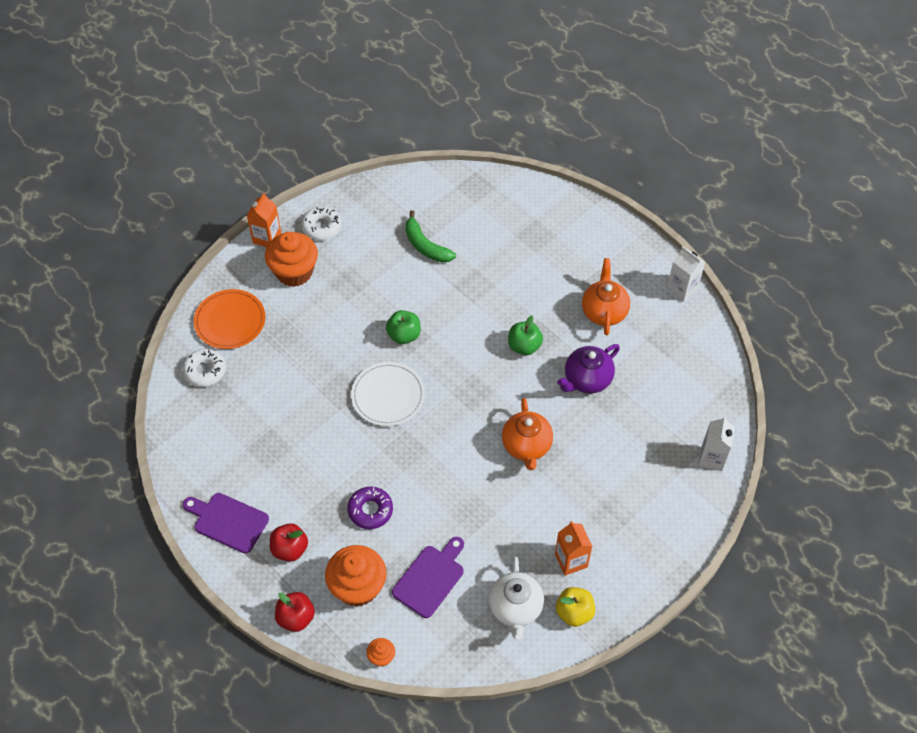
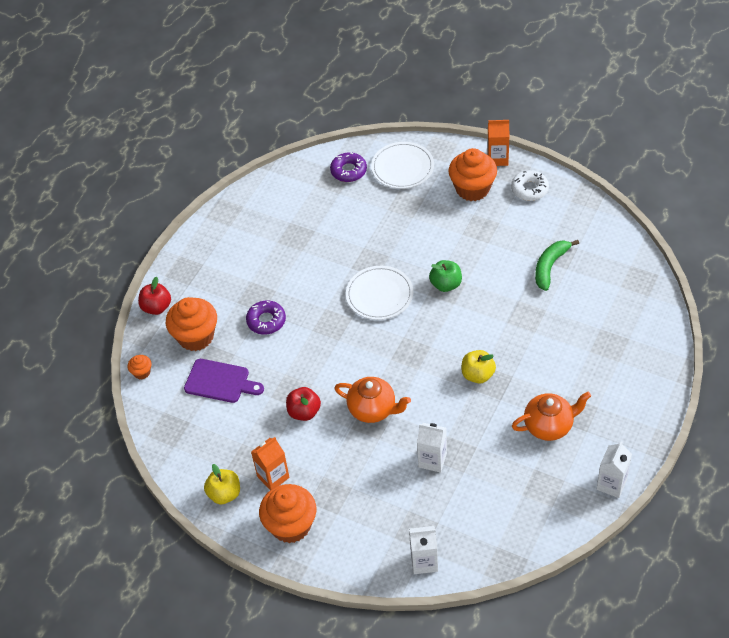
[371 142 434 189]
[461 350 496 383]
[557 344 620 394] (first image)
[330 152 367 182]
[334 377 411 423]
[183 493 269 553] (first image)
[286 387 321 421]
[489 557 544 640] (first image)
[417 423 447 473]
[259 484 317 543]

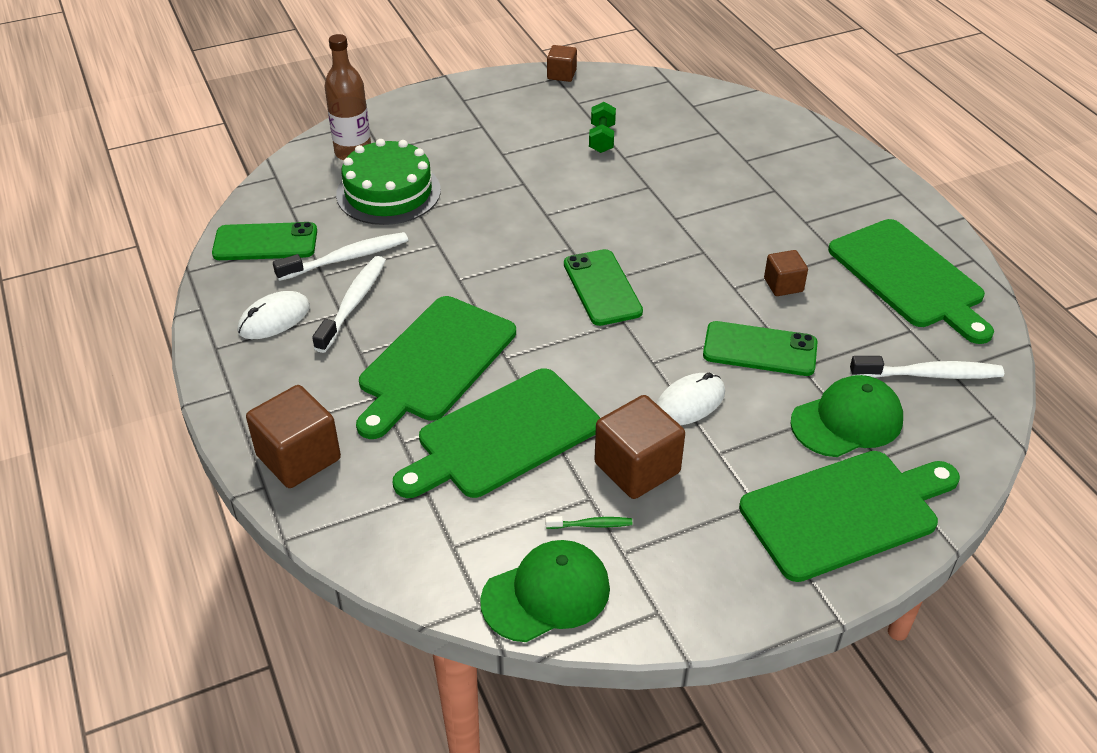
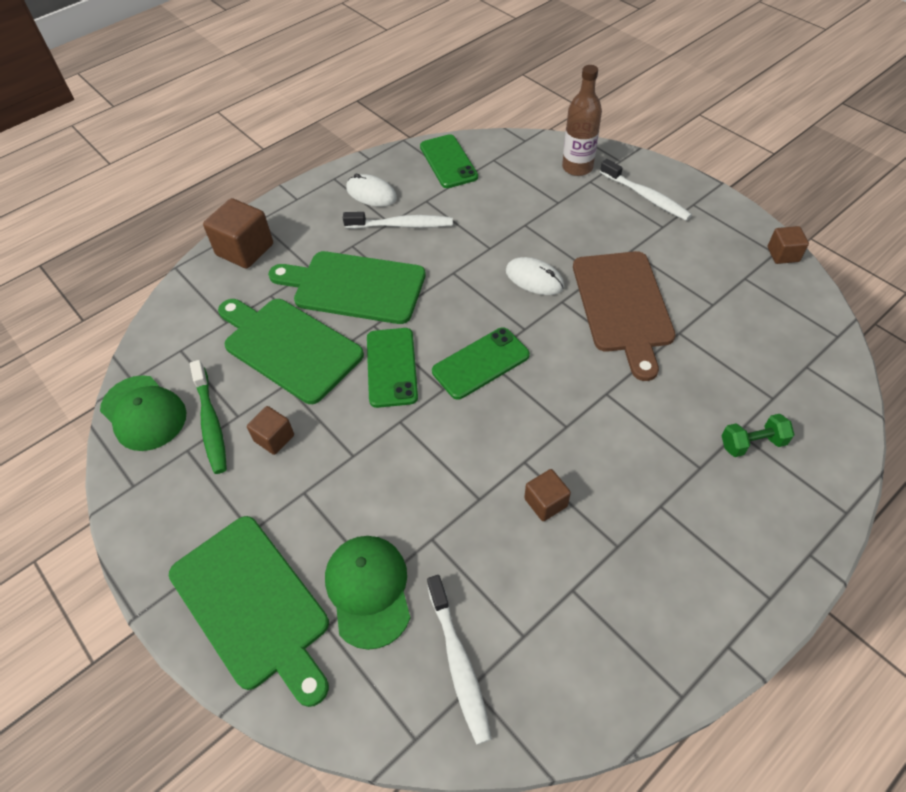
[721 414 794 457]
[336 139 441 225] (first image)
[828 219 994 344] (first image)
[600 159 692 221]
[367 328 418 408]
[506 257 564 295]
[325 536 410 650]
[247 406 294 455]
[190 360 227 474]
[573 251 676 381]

********

Task prompt — Once the pictures are removed, write out all of the entries above exactly.

Response to the task —
[371 142 434 189]
[461 350 496 383]
[557 344 620 394] (first image)
[330 152 367 182]
[334 377 411 423]
[183 493 269 553] (first image)
[286 387 321 421]
[489 557 544 640] (first image)
[417 423 447 473]
[259 484 317 543]

[721 414 794 457]
[336 139 441 225] (first image)
[828 219 994 344] (first image)
[600 159 692 221]
[367 328 418 408]
[506 257 564 295]
[325 536 410 650]
[247 406 294 455]
[190 360 227 474]
[573 251 676 381]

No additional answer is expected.